• Records provided:
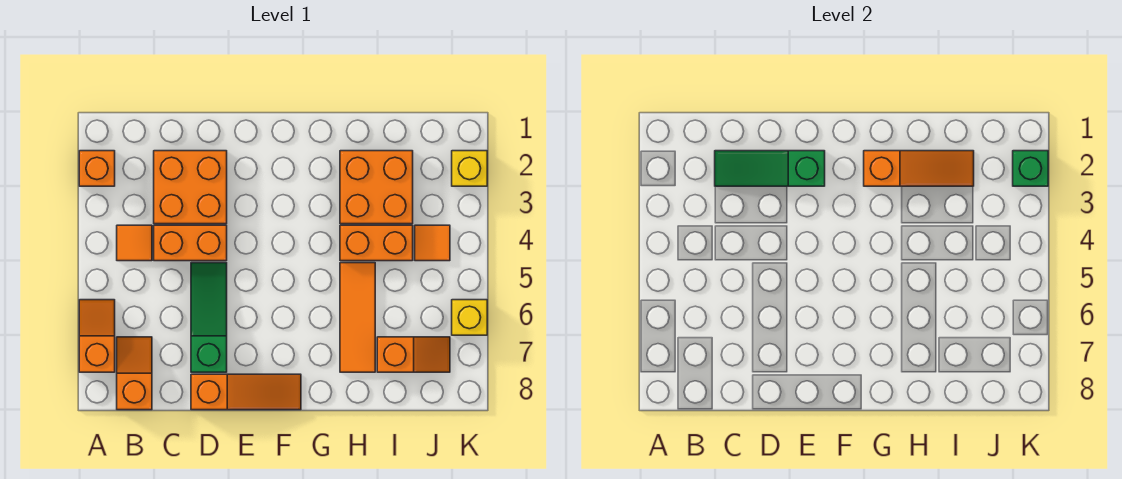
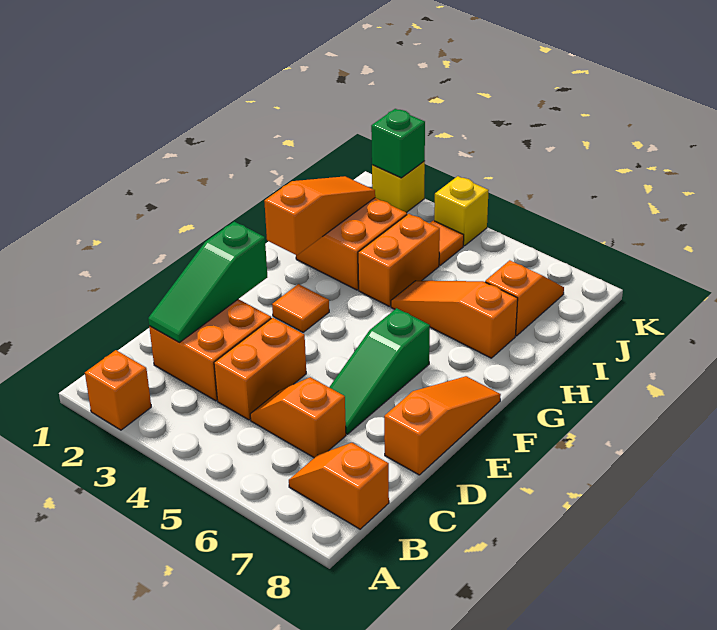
orange slope A6:A7 level 1 top 7 -> orange slope C5:C6 level 1 top 6
orange tile B4 level 1 -> orange tile F3 level 1
green slope D5:D7 level 1 top 7 -> green slope D6:F6 level 1 top F
orange tile H5:H7 level 1 -> orange slope H5:H7 level 1 top 7
yellow brick K6 level 1 -> yellow brick K4 level 1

• Your assignment:
Retype, without changes, the lines from the line holding "green slope D5:D7" to the end of the data, both ends included.

• Solution for this exercise:
green slope D5:D7 level 1 top 7 -> green slope D6:F6 level 1 top F
orange tile H5:H7 level 1 -> orange slope H5:H7 level 1 top 7
yellow brick K6 level 1 -> yellow brick K4 level 1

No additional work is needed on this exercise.